**ASSIGNED TASK**
From the first line through the line containing "none -> purple 1x1 brick [410,52,454,112]", transcribe the records exactly and include no other lines.

=== RECORD EXCERPTS ===

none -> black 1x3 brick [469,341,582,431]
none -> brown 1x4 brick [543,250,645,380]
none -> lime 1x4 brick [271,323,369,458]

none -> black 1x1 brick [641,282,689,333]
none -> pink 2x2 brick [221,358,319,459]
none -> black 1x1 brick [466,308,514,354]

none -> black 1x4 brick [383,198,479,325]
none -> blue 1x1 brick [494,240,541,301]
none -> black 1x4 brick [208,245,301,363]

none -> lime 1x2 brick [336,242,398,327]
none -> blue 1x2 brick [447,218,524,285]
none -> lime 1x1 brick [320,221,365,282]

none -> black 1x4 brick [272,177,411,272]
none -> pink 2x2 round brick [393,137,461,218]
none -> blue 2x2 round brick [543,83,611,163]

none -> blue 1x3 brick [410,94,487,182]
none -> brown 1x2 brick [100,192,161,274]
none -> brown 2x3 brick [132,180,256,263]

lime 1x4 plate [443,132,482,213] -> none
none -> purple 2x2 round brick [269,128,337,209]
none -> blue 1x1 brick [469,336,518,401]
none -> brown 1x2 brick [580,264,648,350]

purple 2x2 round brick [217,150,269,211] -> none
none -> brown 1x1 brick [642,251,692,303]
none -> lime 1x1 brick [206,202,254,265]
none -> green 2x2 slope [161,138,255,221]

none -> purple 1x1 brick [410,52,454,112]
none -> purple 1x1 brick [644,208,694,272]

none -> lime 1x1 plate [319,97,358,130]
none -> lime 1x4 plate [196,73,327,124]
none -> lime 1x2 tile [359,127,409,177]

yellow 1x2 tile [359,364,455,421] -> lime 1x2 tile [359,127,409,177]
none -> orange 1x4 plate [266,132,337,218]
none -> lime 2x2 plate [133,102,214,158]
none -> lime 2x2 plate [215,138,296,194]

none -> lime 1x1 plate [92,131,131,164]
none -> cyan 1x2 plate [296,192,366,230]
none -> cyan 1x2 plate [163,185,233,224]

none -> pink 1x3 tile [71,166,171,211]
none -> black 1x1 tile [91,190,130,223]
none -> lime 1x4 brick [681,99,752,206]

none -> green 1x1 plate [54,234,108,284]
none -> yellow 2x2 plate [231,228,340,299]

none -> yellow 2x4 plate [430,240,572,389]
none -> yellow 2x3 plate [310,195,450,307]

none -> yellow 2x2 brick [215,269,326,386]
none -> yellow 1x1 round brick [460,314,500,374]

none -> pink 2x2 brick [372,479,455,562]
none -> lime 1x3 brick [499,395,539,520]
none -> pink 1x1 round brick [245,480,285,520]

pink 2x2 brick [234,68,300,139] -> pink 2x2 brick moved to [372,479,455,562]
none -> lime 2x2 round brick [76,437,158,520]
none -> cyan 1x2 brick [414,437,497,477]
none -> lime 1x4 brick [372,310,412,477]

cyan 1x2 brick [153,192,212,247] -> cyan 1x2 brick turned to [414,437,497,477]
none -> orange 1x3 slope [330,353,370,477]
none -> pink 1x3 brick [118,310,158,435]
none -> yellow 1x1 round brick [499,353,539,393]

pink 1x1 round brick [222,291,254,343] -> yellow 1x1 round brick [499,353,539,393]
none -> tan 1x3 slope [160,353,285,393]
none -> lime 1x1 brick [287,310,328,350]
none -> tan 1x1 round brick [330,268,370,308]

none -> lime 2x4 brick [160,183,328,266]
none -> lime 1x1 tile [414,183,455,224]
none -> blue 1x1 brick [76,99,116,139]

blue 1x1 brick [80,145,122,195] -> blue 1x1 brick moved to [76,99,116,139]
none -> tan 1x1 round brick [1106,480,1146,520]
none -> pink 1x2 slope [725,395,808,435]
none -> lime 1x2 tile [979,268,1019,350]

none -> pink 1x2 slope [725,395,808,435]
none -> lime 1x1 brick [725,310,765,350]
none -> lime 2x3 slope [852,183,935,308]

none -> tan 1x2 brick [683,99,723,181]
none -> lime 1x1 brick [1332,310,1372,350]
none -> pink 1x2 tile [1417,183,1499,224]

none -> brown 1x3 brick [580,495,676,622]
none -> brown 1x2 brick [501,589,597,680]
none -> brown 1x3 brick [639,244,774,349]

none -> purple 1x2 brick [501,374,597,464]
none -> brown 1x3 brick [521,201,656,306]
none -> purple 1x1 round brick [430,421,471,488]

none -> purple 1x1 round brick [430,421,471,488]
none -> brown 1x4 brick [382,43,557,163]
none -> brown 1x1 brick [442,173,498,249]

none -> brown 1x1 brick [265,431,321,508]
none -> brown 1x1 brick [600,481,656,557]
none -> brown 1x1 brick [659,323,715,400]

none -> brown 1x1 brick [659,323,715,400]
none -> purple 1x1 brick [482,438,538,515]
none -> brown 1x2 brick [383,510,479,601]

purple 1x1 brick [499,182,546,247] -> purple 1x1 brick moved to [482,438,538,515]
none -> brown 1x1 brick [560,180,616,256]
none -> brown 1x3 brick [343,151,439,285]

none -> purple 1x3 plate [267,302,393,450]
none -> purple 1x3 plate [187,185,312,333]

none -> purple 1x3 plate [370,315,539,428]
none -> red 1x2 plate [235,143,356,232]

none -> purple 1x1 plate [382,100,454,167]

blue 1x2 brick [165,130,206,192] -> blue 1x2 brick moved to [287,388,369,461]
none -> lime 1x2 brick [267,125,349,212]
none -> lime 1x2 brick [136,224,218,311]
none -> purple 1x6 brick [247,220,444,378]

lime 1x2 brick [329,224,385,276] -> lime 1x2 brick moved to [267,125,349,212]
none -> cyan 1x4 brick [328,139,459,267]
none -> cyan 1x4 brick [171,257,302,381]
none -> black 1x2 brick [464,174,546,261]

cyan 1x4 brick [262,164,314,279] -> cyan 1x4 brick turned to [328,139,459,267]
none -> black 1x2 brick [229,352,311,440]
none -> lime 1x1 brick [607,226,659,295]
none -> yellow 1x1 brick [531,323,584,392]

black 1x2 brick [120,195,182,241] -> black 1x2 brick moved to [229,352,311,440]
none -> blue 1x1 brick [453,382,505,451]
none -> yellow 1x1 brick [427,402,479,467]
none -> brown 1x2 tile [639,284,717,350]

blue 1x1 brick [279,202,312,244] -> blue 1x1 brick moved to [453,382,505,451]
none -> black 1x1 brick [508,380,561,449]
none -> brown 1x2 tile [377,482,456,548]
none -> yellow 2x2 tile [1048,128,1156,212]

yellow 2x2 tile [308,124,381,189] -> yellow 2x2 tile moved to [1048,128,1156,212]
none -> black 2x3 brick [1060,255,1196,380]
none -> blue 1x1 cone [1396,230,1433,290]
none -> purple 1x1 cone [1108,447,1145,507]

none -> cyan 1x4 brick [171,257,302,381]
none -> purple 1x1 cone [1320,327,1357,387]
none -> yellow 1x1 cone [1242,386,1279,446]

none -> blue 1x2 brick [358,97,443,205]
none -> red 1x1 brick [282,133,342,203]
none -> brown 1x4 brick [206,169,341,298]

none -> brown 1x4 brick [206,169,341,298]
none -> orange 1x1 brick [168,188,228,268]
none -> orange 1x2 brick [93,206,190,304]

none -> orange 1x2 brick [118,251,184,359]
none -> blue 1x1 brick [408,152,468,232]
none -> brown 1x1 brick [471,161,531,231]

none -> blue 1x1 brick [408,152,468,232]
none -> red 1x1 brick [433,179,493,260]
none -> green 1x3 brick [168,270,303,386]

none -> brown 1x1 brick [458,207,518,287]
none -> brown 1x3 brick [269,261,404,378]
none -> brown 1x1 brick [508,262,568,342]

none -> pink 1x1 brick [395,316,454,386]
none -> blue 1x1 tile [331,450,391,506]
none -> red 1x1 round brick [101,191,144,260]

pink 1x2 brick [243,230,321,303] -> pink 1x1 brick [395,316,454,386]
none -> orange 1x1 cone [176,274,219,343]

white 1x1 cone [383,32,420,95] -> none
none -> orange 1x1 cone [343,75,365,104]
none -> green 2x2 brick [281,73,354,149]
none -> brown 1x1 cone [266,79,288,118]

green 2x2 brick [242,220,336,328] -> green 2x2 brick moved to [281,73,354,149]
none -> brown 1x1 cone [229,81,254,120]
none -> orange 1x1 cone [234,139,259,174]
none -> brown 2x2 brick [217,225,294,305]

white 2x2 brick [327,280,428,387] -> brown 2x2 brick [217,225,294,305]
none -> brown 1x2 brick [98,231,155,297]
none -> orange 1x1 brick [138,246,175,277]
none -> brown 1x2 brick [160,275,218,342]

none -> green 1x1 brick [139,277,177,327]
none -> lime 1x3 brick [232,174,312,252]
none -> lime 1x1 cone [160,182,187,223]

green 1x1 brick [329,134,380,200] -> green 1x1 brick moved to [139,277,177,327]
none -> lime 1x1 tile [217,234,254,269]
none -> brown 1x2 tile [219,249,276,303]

===

**REPLY TO THE TASK**
none -> black 1x3 brick [469,341,582,431]
none -> brown 1x4 brick [543,250,645,380]
none -> lime 1x4 brick [271,323,369,458]

none -> black 1x1 brick [641,282,689,333]
none -> pink 2x2 brick [221,358,319,459]
none -> black 1x1 brick [466,308,514,354]

none -> black 1x4 brick [383,198,479,325]
none -> blue 1x1 brick [494,240,541,301]
none -> black 1x4 brick [208,245,301,363]

none -> lime 1x2 brick [336,242,398,327]
none -> blue 1x2 brick [447,218,524,285]
none -> lime 1x1 brick [320,221,365,282]

none -> black 1x4 brick [272,177,411,272]
none -> pink 2x2 round brick [393,137,461,218]
none -> blue 2x2 round brick [543,83,611,163]

none -> blue 1x3 brick [410,94,487,182]
none -> brown 1x2 brick [100,192,161,274]
none -> brown 2x3 brick [132,180,256,263]

lime 1x4 plate [443,132,482,213] -> none
none -> purple 2x2 round brick [269,128,337,209]
none -> blue 1x1 brick [469,336,518,401]
none -> brown 1x2 brick [580,264,648,350]

purple 2x2 round brick [217,150,269,211] -> none
none -> brown 1x1 brick [642,251,692,303]
none -> lime 1x1 brick [206,202,254,265]
none -> green 2x2 slope [161,138,255,221]

none -> purple 1x1 brick [410,52,454,112]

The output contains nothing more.